:: YOUR TASK ::
Below are some records. Return exactly the lines from the one containing "purple square: (95, 581)" through the one containing "green line: (442, 1661) -> (766, 1919), moved", both included, and only those.

:: DATA RECORDS ::
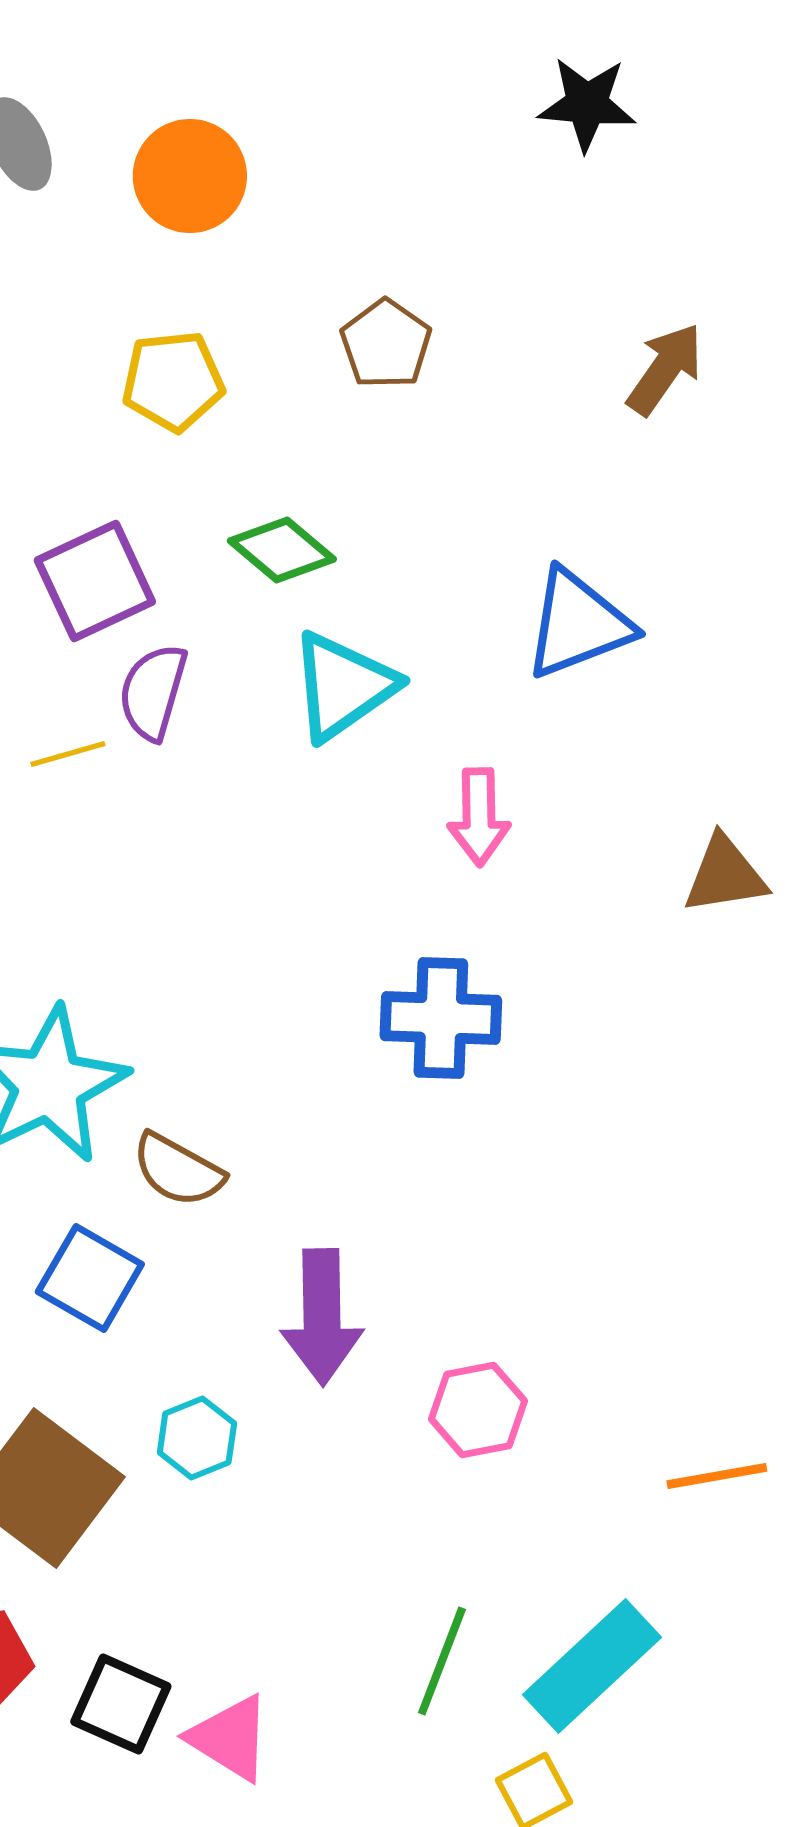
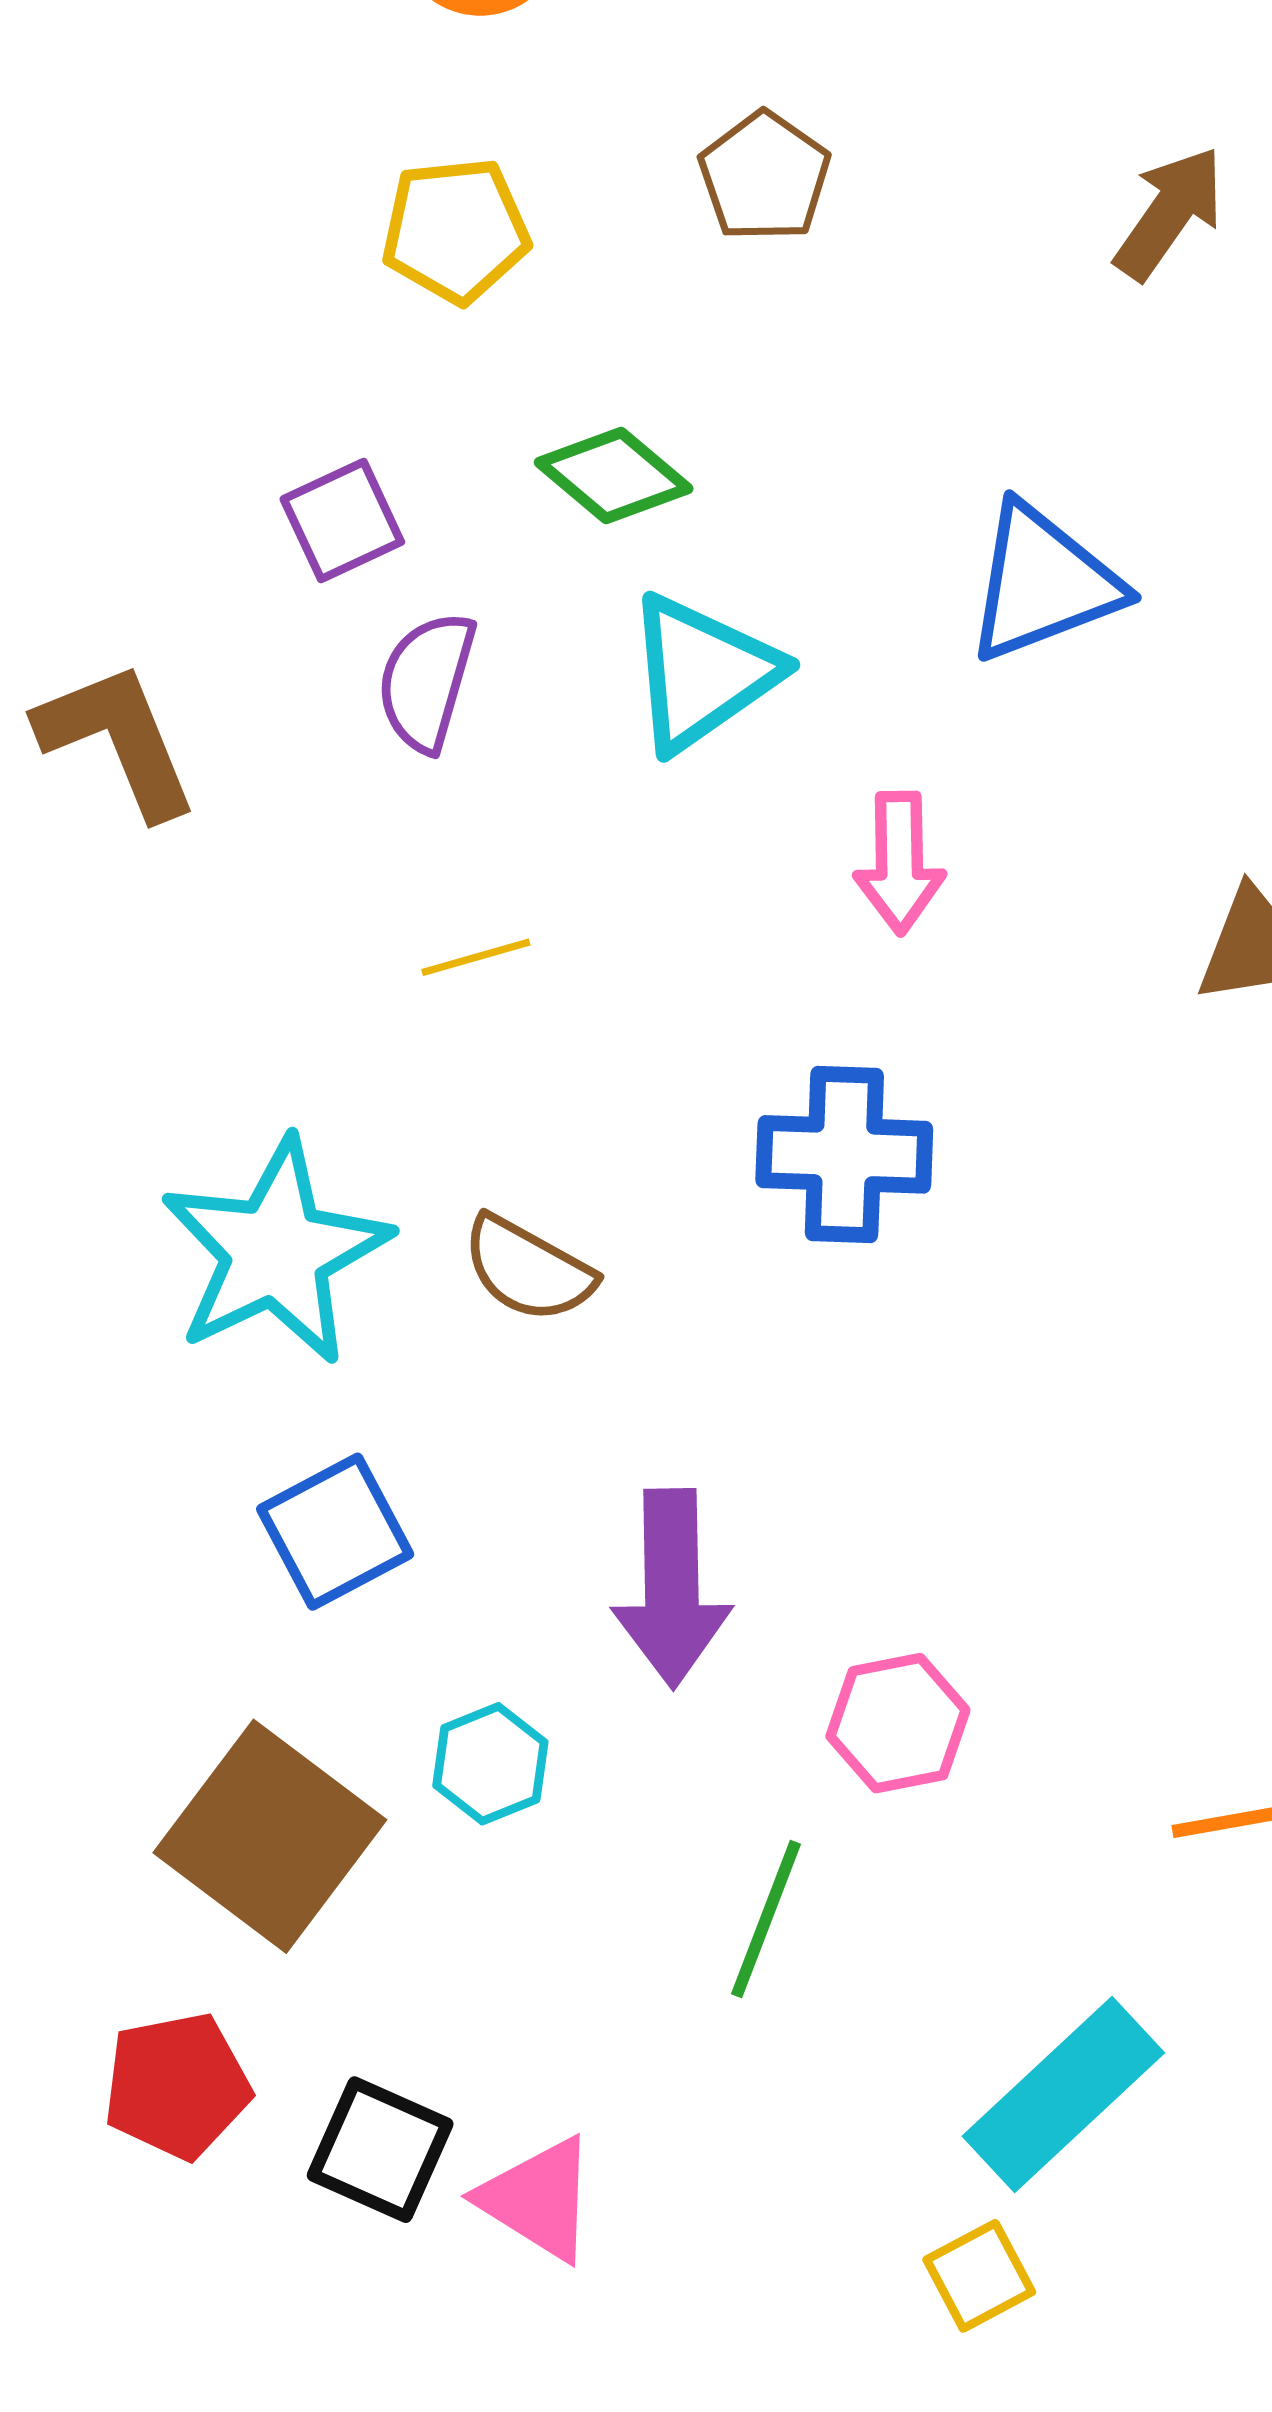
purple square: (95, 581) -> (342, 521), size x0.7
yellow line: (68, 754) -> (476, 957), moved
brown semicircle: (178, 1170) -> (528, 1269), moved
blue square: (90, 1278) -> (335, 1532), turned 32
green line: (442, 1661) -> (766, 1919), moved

==

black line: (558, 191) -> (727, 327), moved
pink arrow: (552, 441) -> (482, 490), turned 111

:: ANSWER FOR THE TASK ::
purple square: (95, 581) -> (342, 521), size x0.7
yellow line: (68, 754) -> (476, 957), moved
brown semicircle: (178, 1170) -> (528, 1269), moved
blue square: (90, 1278) -> (335, 1532), turned 32
green line: (442, 1661) -> (766, 1919), moved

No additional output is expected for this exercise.